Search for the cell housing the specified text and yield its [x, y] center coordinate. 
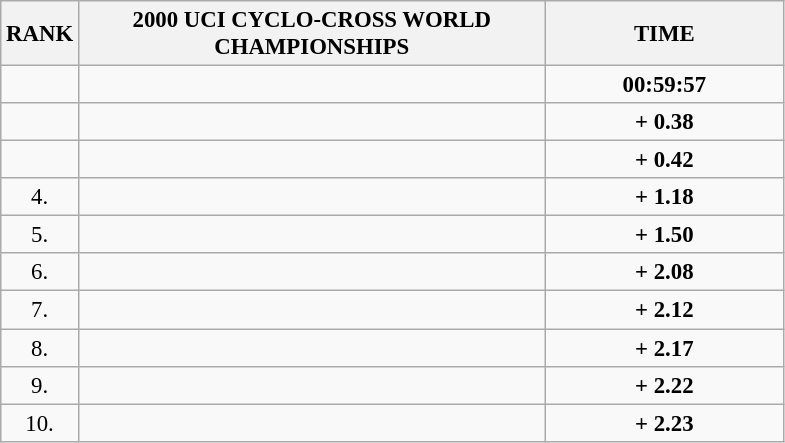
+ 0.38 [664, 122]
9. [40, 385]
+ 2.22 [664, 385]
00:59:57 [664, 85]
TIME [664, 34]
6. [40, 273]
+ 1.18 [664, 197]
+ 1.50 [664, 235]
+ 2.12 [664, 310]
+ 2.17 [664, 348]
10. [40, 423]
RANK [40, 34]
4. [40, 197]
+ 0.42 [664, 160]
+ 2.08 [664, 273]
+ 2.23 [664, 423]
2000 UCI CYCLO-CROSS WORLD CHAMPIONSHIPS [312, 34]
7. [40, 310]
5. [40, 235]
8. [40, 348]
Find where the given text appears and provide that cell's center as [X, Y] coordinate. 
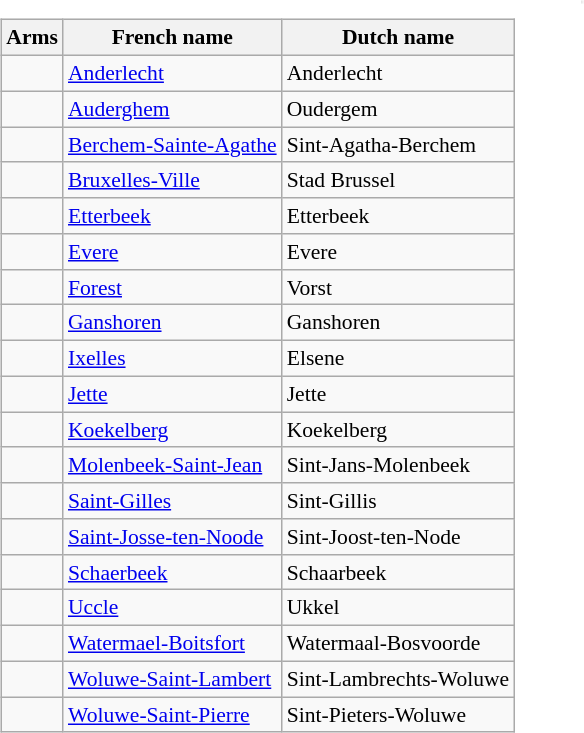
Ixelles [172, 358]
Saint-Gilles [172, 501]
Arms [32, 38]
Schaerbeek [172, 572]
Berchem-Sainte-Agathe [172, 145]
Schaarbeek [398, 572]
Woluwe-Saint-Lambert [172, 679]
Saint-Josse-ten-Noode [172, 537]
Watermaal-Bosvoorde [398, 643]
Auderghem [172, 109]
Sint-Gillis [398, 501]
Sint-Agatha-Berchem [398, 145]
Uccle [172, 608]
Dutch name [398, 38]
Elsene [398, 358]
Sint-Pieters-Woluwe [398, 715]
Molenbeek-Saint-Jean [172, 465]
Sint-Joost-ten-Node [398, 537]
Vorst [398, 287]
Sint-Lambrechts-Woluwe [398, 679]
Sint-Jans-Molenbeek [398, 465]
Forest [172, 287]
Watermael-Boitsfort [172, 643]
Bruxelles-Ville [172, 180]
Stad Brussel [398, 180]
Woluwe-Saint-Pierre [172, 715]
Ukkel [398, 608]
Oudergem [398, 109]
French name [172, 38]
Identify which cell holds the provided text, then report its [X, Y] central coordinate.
━━━━
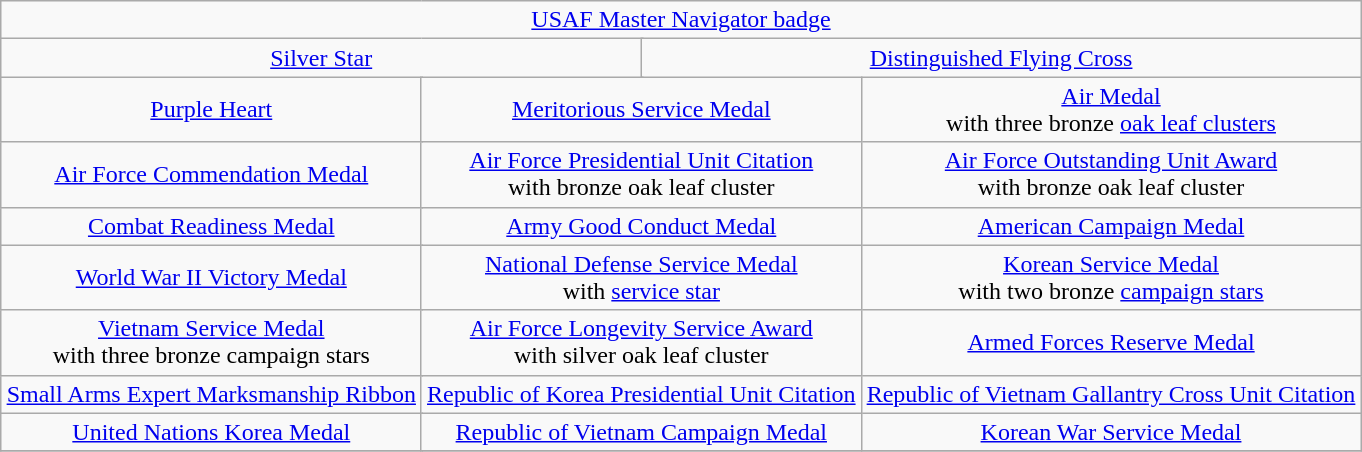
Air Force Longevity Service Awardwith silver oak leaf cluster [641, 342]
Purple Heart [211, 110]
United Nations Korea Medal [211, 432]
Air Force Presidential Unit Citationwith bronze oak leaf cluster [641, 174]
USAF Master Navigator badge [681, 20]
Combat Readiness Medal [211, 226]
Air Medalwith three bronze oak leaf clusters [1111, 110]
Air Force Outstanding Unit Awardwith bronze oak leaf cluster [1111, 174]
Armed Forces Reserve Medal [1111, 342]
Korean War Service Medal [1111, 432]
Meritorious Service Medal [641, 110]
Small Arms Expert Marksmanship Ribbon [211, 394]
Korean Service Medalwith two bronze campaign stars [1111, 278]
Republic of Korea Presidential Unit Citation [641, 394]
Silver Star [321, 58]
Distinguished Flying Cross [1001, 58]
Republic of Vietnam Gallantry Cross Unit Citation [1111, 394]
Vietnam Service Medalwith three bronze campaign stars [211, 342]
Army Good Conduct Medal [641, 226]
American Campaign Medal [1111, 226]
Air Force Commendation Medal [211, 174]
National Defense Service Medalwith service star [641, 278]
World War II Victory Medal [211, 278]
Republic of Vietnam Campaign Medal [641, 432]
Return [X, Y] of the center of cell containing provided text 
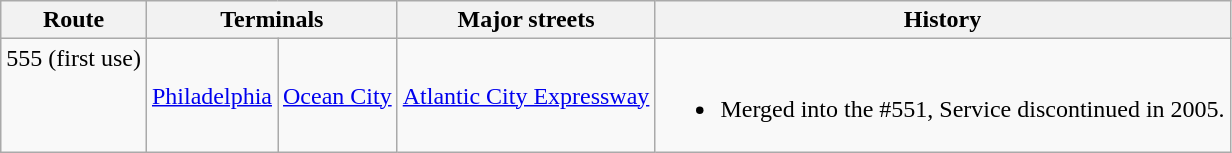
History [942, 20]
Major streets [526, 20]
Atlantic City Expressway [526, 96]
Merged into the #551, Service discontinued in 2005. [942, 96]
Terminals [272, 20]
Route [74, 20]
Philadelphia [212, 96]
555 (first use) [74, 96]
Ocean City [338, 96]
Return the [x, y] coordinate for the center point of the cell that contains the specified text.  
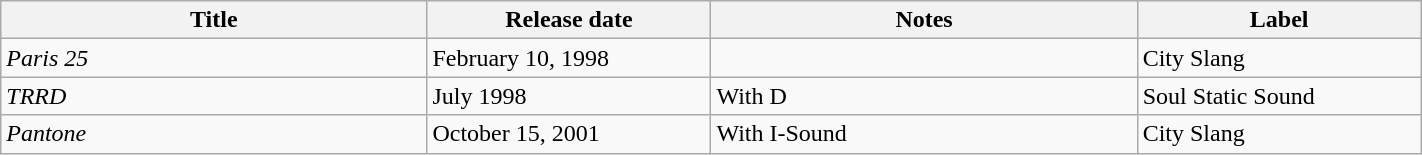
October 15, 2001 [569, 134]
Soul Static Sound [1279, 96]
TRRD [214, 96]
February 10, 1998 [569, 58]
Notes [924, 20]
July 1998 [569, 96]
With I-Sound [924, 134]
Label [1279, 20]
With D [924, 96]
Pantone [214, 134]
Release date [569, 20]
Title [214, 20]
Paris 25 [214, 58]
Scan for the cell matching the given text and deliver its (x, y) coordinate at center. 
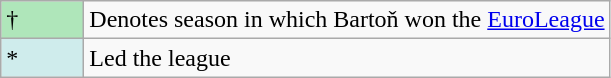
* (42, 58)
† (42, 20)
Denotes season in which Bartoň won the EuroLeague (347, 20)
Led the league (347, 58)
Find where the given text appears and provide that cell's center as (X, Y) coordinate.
━━━━
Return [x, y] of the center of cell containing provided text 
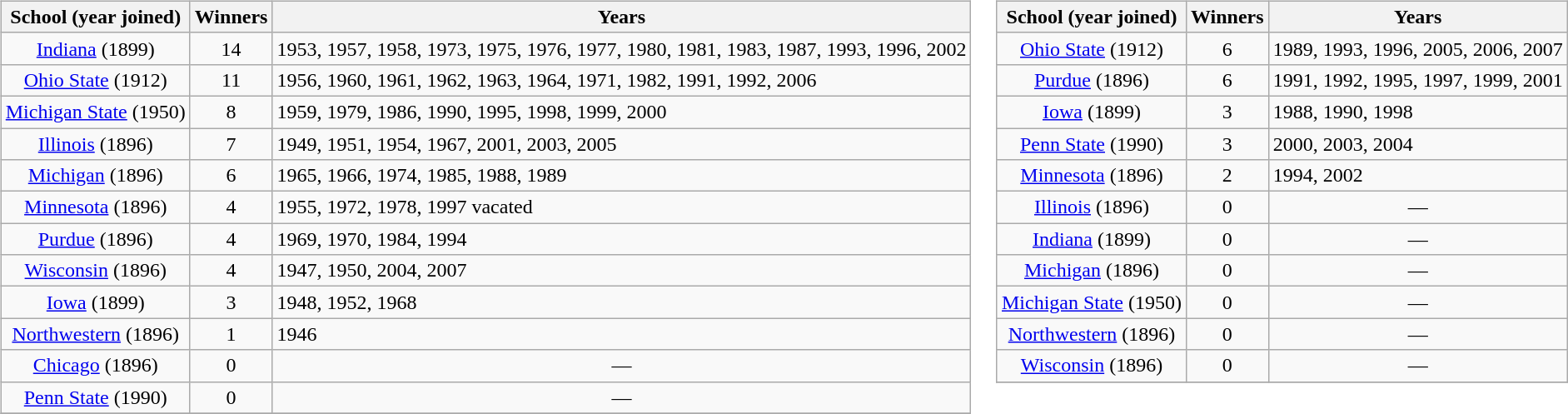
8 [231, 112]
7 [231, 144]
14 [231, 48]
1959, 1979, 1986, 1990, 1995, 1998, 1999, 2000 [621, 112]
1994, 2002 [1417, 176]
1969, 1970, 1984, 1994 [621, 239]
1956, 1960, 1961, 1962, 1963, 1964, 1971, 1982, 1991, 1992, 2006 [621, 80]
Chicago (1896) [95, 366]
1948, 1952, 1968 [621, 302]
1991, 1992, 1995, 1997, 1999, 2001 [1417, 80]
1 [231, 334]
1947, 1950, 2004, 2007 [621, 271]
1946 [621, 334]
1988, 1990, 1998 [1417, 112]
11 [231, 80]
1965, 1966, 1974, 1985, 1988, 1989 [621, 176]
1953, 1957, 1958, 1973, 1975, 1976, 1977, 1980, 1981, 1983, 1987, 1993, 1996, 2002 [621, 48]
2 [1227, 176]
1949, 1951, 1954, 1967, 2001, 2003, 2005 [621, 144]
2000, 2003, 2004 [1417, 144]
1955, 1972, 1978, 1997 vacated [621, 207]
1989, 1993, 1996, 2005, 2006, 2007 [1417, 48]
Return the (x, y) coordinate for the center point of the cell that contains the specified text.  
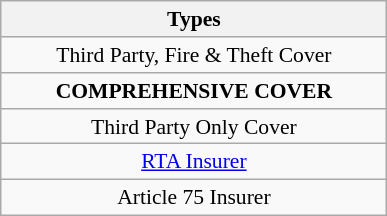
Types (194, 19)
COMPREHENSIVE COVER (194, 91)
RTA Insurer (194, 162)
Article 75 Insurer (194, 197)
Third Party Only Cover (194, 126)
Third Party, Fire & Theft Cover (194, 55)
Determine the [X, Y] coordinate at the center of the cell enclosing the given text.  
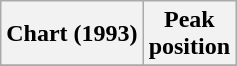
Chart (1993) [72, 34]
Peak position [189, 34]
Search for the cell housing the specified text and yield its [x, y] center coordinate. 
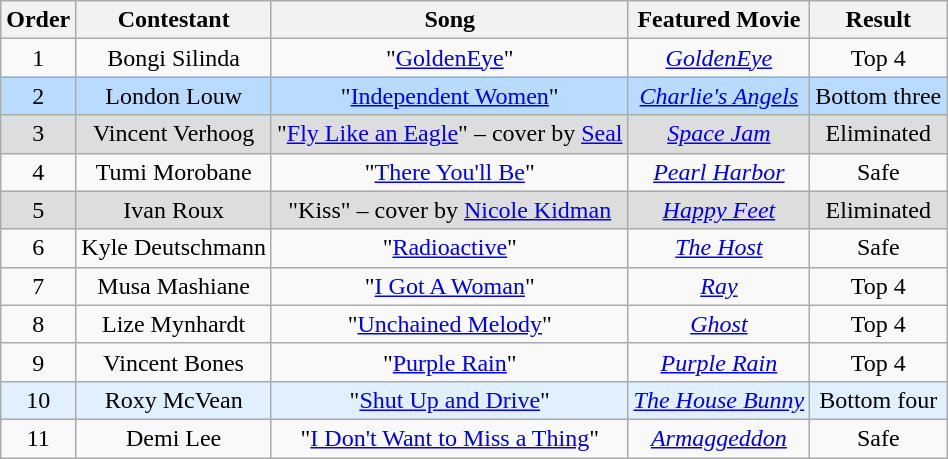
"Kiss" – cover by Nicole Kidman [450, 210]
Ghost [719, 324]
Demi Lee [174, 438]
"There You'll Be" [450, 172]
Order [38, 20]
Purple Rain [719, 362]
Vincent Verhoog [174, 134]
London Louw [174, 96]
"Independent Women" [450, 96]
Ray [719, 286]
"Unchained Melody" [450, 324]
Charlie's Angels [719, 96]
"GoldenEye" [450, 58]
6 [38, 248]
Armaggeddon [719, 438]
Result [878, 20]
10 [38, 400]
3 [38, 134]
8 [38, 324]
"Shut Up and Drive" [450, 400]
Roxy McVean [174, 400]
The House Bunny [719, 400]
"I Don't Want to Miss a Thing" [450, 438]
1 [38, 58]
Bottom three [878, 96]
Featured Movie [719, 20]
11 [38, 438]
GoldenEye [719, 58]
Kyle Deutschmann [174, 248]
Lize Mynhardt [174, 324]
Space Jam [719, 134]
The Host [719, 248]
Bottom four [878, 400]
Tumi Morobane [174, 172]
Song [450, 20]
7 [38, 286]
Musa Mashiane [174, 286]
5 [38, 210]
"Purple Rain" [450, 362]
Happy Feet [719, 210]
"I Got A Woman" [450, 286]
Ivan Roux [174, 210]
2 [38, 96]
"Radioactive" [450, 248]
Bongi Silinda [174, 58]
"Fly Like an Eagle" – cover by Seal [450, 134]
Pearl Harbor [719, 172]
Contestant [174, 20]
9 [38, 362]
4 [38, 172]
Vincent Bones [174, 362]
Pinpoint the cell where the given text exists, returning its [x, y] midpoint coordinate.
━━━━
__Exercise instructions__. Reproduce the listing lines starting at the one containing "Ixelles [172, 358]" and ending at the one containing "Sint-Agatha-Berchem [398, 145]", replacing "Arms" with "Coat of arms" and leaving everything else unchanged. Output only those lines.

__Exercise response__.
Ixelles [172, 358]
Saint-Gilles [172, 501]
Coat of arms [32, 38]
Schaerbeek [172, 572]
Berchem-Sainte-Agathe [172, 145]
Schaarbeek [398, 572]
Woluwe-Saint-Lambert [172, 679]
Saint-Josse-ten-Noode [172, 537]
Watermaal-Bosvoorde [398, 643]
Auderghem [172, 109]
Sint-Gillis [398, 501]
Sint-Agatha-Berchem [398, 145]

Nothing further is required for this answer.